If a picture appears in the records, leave it out and transcribe the rest exactly.

+ + +

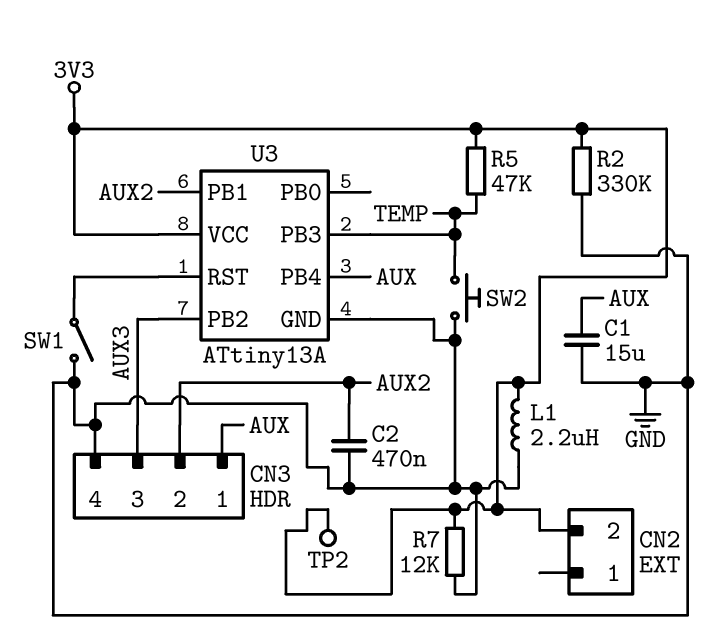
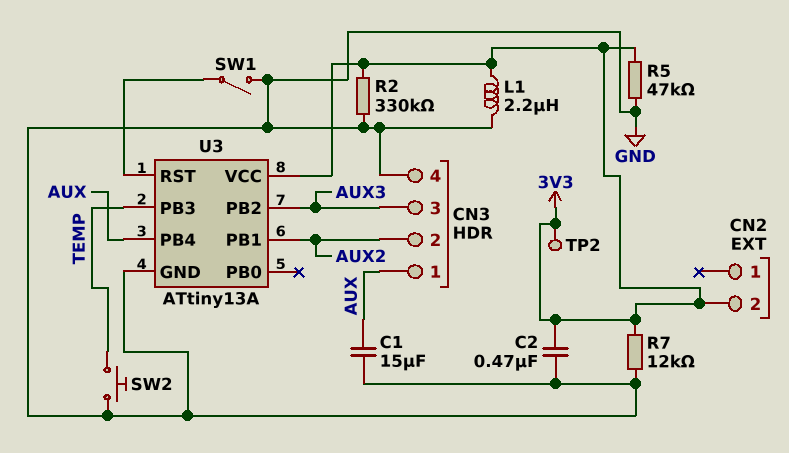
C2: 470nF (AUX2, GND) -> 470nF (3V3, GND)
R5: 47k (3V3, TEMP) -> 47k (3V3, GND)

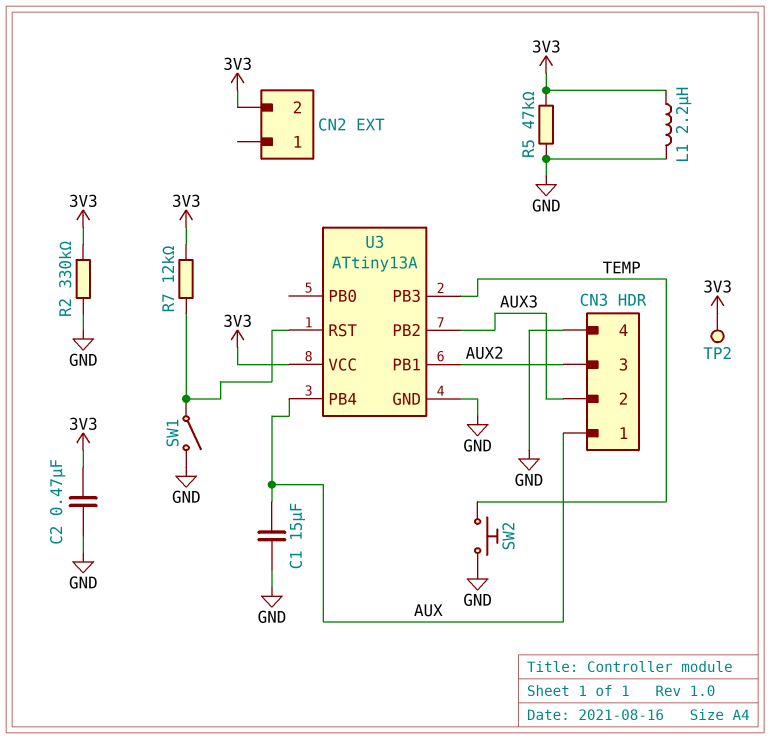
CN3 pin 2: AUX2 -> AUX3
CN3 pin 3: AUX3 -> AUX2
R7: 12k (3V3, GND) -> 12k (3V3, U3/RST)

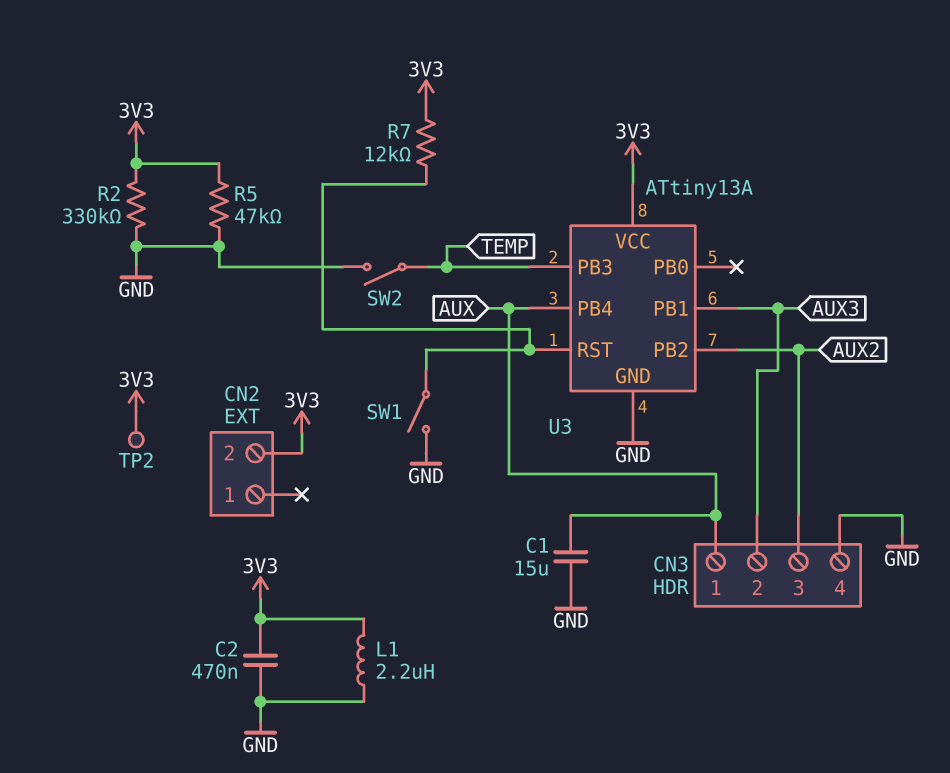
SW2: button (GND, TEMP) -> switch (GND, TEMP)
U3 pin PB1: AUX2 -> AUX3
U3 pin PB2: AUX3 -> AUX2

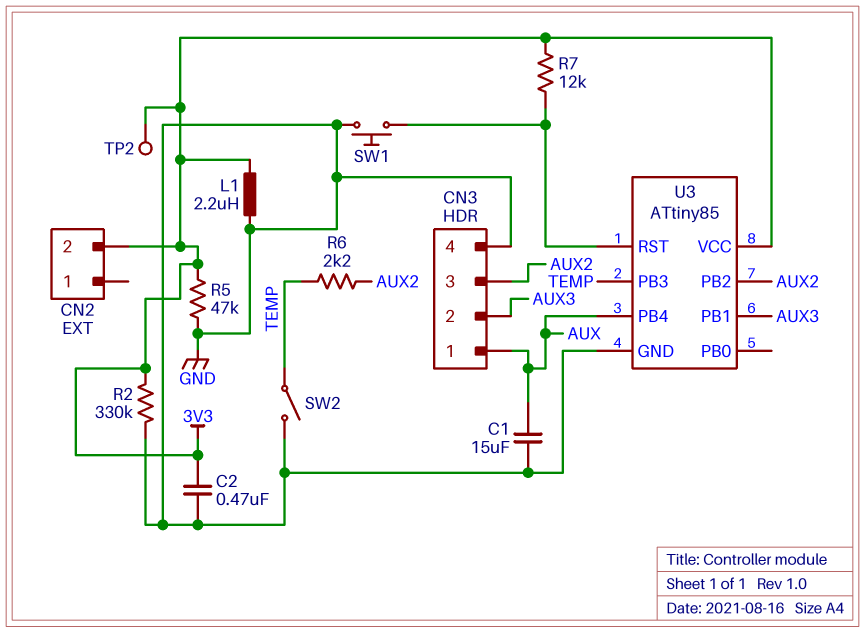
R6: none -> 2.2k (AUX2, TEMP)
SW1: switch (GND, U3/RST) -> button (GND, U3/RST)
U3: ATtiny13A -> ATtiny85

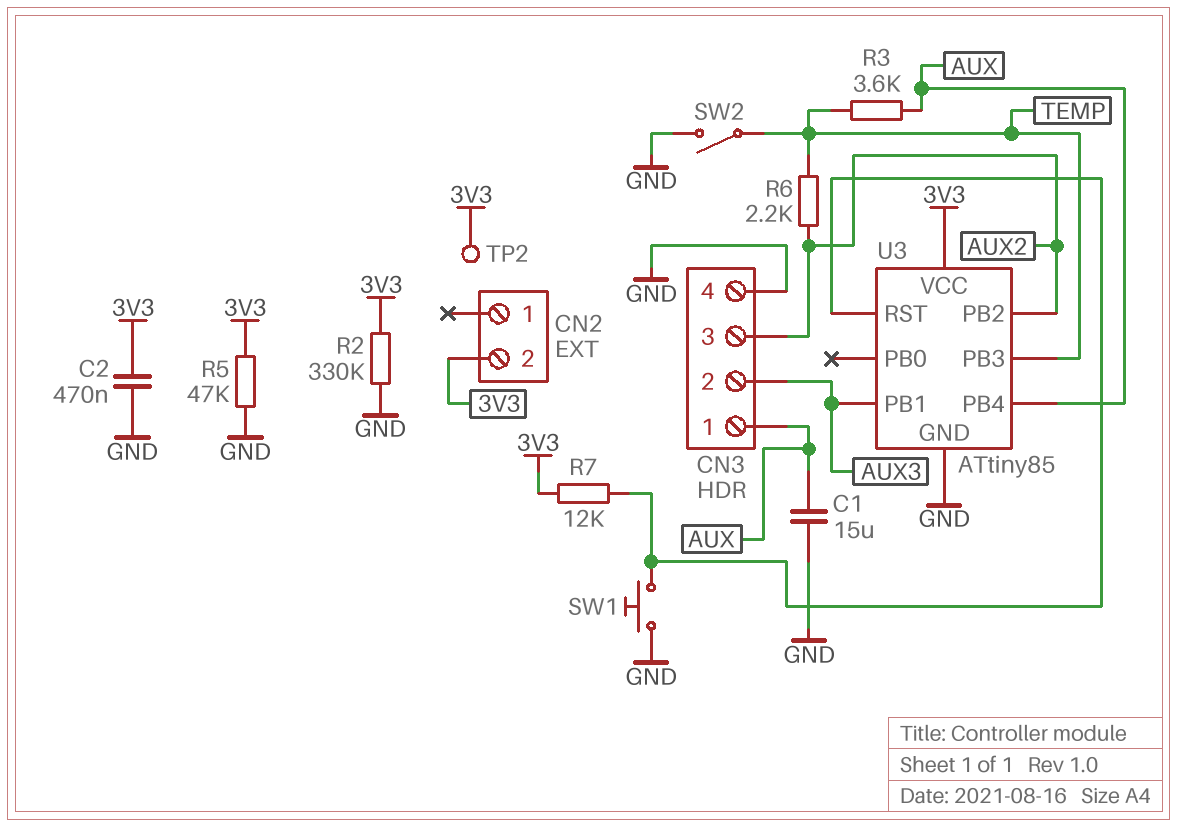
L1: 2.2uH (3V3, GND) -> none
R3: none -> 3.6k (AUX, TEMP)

+ + +

» **ANSWER SECTION**
C2: 470nF (AUX2, GND) -> 470nF (3V3, GND)
R5: 47k (3V3, TEMP) -> 47k (3V3, GND)

CN3 pin 2: AUX2 -> AUX3
CN3 pin 3: AUX3 -> AUX2
R7: 12k (3V3, GND) -> 12k (3V3, U3/RST)

SW2: button (GND, TEMP) -> switch (GND, TEMP)
U3 pin PB1: AUX2 -> AUX3
U3 pin PB2: AUX3 -> AUX2

R6: none -> 2.2k (AUX2, TEMP)
SW1: switch (GND, U3/RST) -> button (GND, U3/RST)
U3: ATtiny13A -> ATtiny85

L1: 2.2uH (3V3, GND) -> none
R3: none -> 3.6k (AUX, TEMP)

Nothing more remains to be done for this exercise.